## [What is needed]
Print exactly the lines from the one containing "orange hexagon: (324, 78)" through the last line of the listing, both included.

## [Raw data]
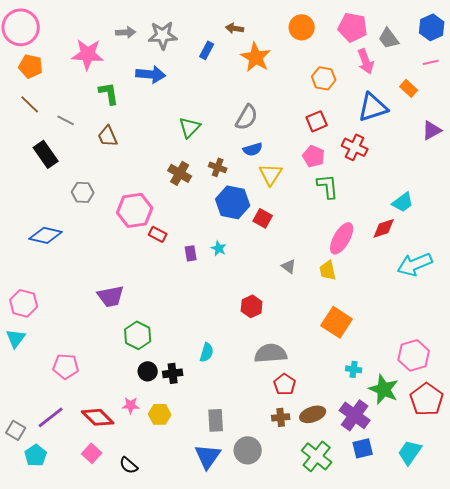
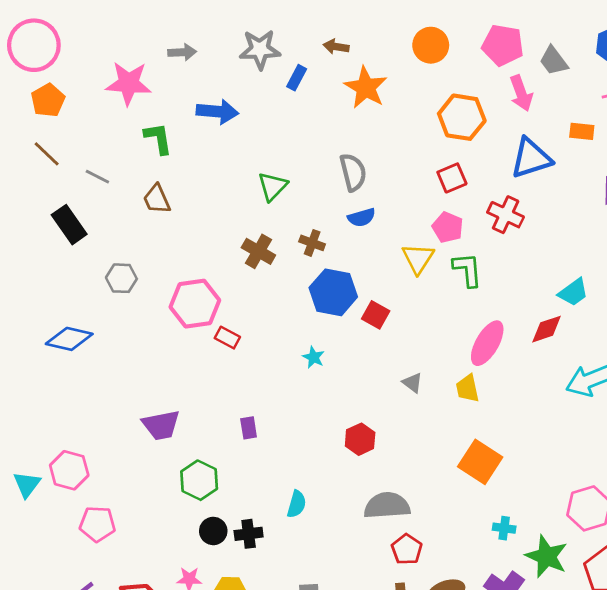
gray star: (163, 35) -> (260, 49), moved
orange pentagon: (31, 66) -> (48, 100), turned 30
orange hexagon: (324, 78) -> (462, 117), size x1.4
orange rectangle: (409, 88) -> (582, 131), turned -36
gray semicircle: (247, 117) -> (353, 172), turned -44
yellow triangle: (271, 174) -> (418, 258), moved
purple rectangle: (191, 253) -> (249, 428), moved
pink hexagon: (24, 303) -> (69, 470), moved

## [Task result]
orange hexagon: (324, 78) -> (462, 117), size x1.4
orange rectangle: (409, 88) -> (582, 131), turned -36
gray semicircle: (247, 117) -> (353, 172), turned -44
yellow triangle: (271, 174) -> (418, 258), moved
purple rectangle: (191, 253) -> (249, 428), moved
pink hexagon: (24, 303) -> (69, 470), moved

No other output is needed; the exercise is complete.